--- Material for this exercise ---
##########

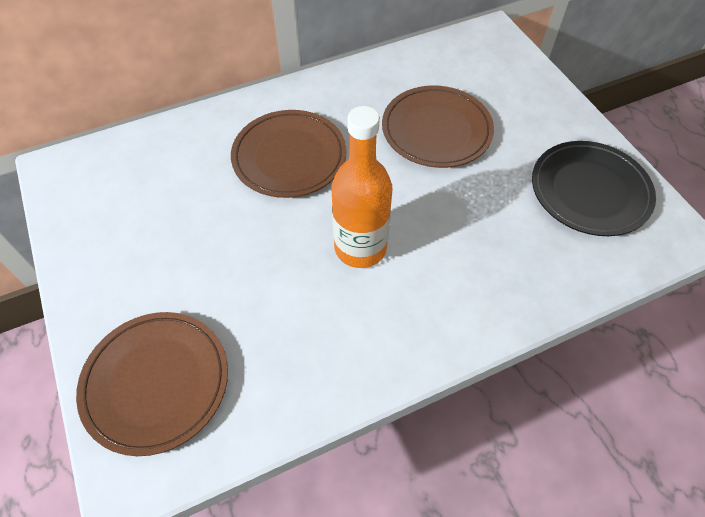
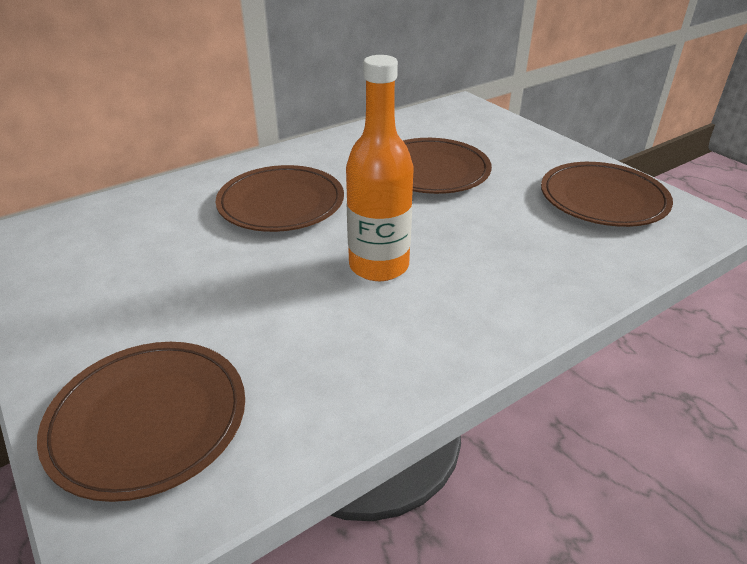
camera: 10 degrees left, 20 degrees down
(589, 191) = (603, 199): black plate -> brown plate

##########

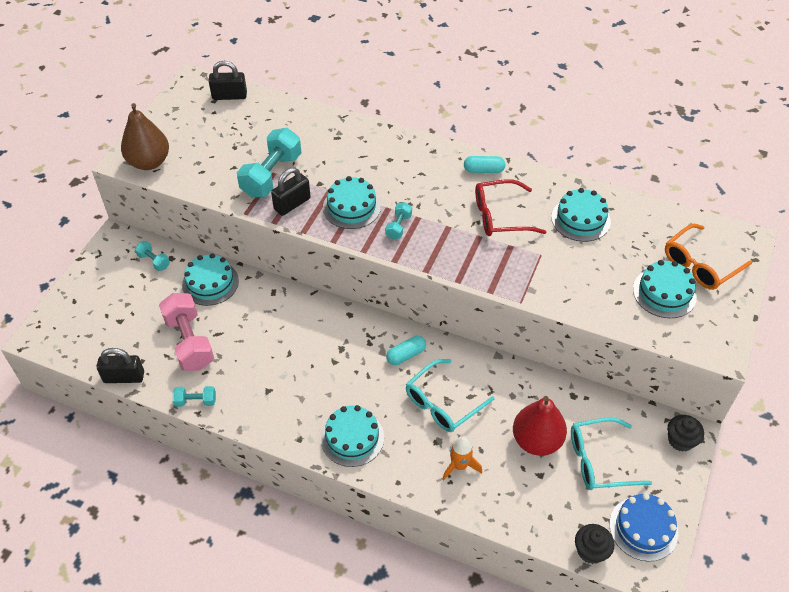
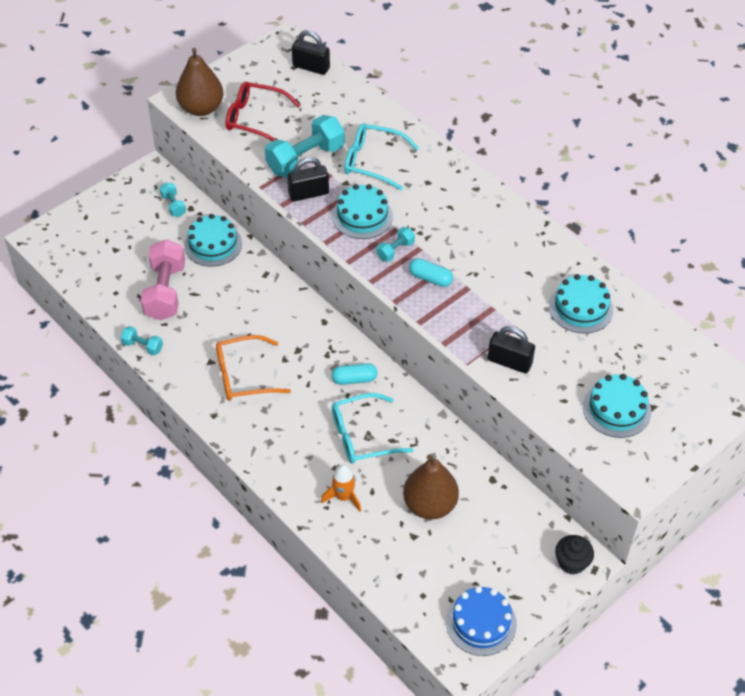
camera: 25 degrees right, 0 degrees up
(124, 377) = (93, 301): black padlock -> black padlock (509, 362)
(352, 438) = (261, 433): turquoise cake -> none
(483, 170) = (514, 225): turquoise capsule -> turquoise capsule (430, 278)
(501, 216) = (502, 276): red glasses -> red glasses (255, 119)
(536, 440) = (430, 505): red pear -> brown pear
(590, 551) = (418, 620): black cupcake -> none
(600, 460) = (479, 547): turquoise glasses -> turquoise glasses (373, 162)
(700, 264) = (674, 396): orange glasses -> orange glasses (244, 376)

##########

--- Problem statement ---
Within the listing above, the range opens at the line with "camera: 10 degrees left, 20 degrees down" and closes at the line with "(589, 191) = (603, 199): black". Reproduce exactly the lines of that range, including both ends.

--- Expected answer ---
camera: 10 degrees left, 20 degrees down
(589, 191) = (603, 199): black plate -> brown plate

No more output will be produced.